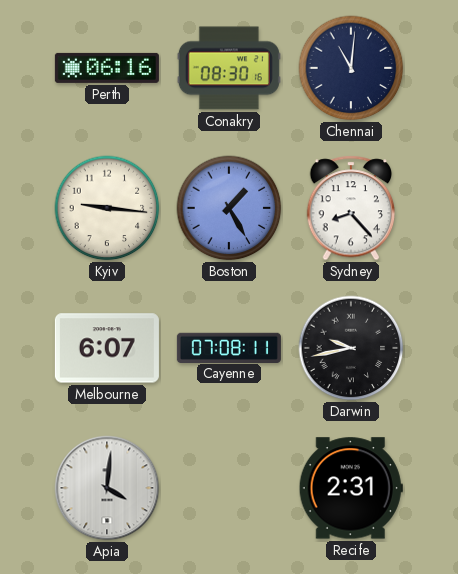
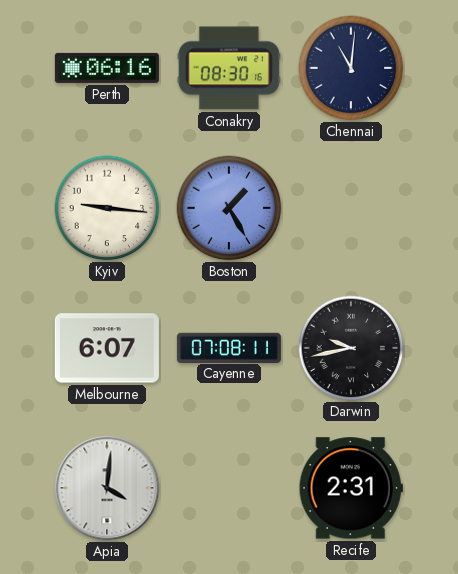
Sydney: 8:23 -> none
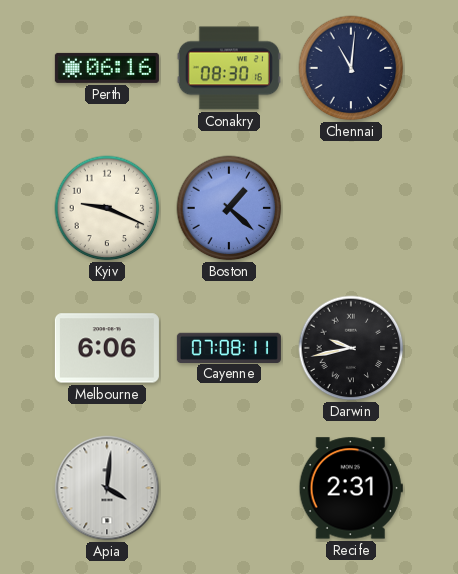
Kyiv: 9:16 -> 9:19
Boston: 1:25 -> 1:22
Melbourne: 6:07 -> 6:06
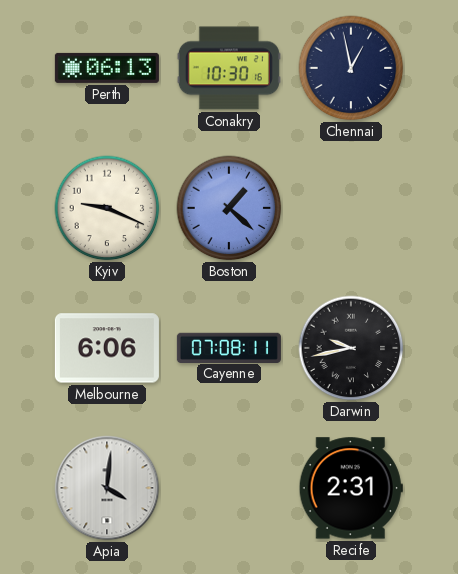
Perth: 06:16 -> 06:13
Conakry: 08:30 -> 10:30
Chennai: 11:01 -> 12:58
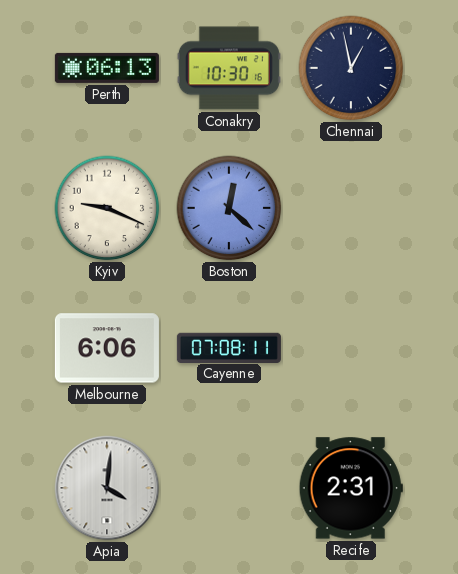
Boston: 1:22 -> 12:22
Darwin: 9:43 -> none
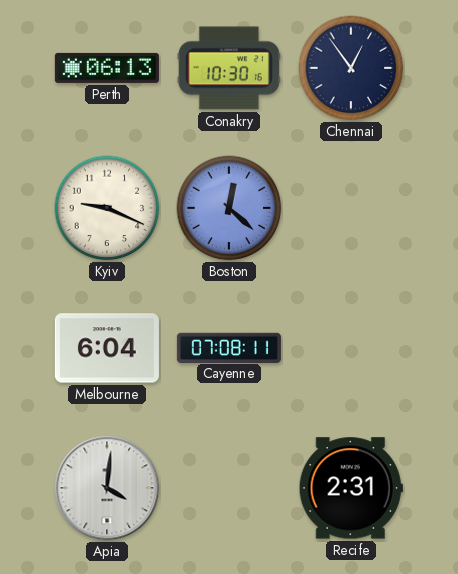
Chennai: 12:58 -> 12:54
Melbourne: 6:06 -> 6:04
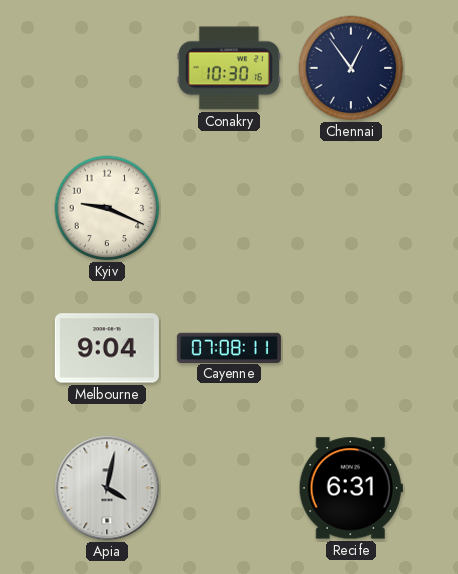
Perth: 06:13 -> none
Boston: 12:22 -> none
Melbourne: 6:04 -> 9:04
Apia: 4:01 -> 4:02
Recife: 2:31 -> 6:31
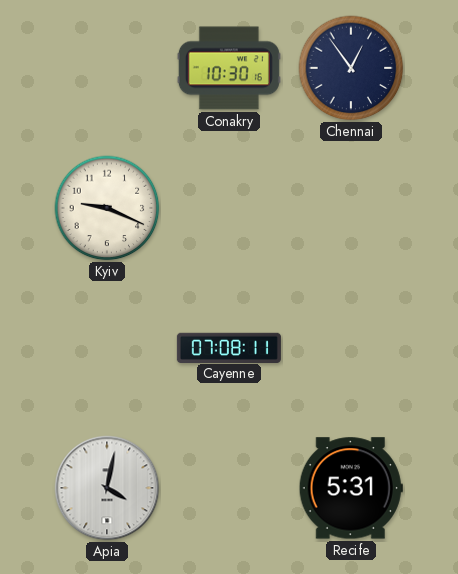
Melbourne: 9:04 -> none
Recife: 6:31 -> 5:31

====================

## EXERCISE
Convert the data above into a Markdown table with the columns No. and Clock Change, giving each line its own numbered row. Skip blank lines and leave the pictures out.

## PROBLEM SOLUTION
| No. | Clock Change |
|---|---|
| 1 | Sydney: 8:23 -> none |
| 2 | Kyiv: 9:16 -> 9:19 |
| 3 | Boston: 1:25 -> 1:22 |
| 4 | Melbourne: 6:07 -> 6:06 |
| 5 | Perth: 06:16 -> 06:13 |
| 6 | Conakry: 08:30 -> 10:30 |
| 7 | Chennai: 11:01 -> 12:58 |
| 8 | Boston: 1:22 -> 12:22 |
| 9 | Darwin: 9:43 -> none |
| 10 | Chennai: 12:58 -> 12:54 |
| 11 | Melbourne: 6:06 -> 6:04 |
| 12 | Perth: 06:13 -> none |
| 13 | Boston: 12:22 -> none |
| 14 | Melbourne: 6:04 -> 9:04 |
| 15 | Apia: 4:01 -> 4:02 |
| 16 | Recife: 2:31 -> 6:31 |
| 17 | Melbourne: 9:04 -> none |
| 18 | Recife: 6:31 -> 5:31 |